**WORK REQUIRED:**
Could you print exactly the lines of the listing below, starting at the line that has "camera: 130 degrees left, 10 degrees down" and ending at the line that has "(414, 295) = (383, 262): none -> black ruler", and only those lines?

**MATERIALS PROVIDED:**

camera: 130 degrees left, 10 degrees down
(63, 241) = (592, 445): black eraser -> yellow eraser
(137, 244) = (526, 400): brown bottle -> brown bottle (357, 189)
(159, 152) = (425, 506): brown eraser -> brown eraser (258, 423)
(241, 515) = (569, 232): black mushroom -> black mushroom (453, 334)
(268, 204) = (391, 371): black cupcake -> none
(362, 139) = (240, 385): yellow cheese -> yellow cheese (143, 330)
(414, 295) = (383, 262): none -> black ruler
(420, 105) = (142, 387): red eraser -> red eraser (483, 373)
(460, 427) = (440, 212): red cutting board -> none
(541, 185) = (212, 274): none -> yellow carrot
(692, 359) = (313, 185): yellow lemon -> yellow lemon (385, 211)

...

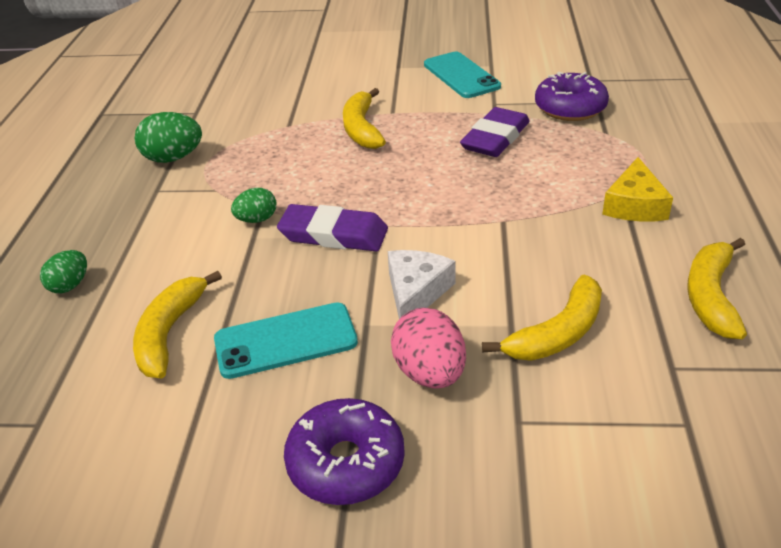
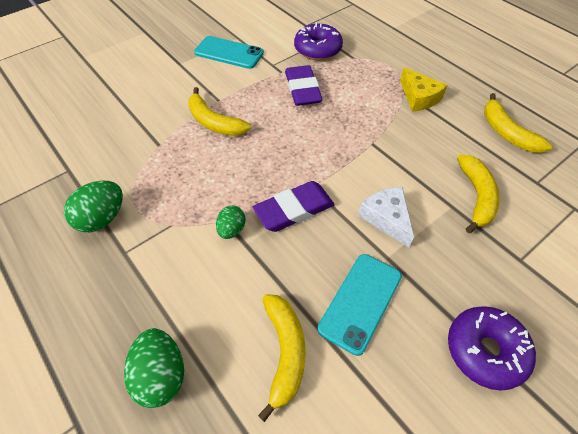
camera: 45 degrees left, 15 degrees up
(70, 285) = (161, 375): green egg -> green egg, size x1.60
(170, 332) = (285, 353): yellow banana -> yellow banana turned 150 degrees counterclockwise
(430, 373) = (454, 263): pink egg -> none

**FINISHED EXERCISE:**
camera: 130 degrees left, 10 degrees down
(63, 241) = (592, 445): black eraser -> yellow eraser
(137, 244) = (526, 400): brown bottle -> brown bottle (357, 189)
(159, 152) = (425, 506): brown eraser -> brown eraser (258, 423)
(241, 515) = (569, 232): black mushroom -> black mushroom (453, 334)
(268, 204) = (391, 371): black cupcake -> none
(362, 139) = (240, 385): yellow cheese -> yellow cheese (143, 330)
(414, 295) = (383, 262): none -> black ruler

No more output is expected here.